**DATA EXCERPT:**
____

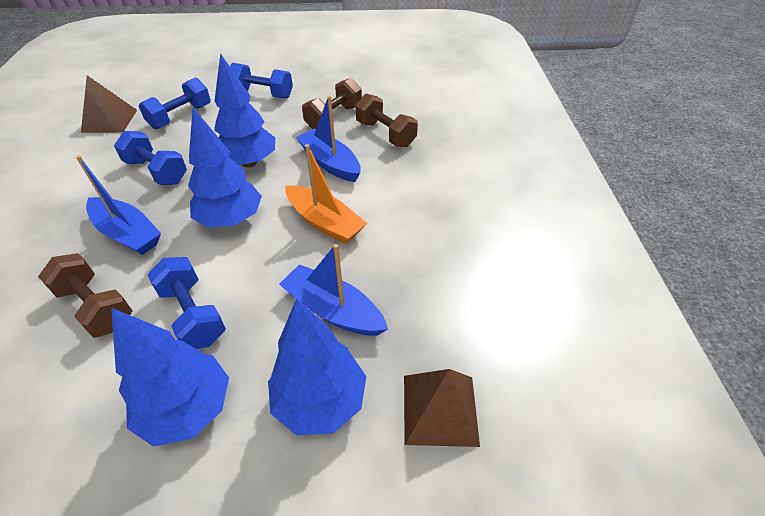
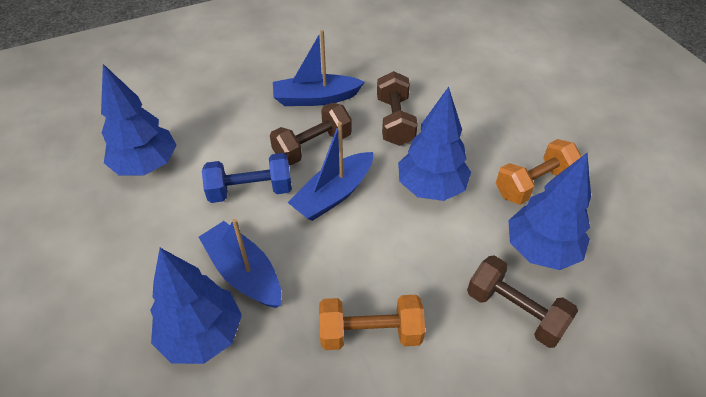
blue dumbbell: 4 -> 1
brown pyramid: 2 -> 0
orange boat: 1 -> 0
orange dumbbell: 0 -> 2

____

**ASSIGNED TASK:** Looking at the material above, how many lines hold the word "dumbbell"? Only the number, please.

**WRITTEN SOLUTION:** 2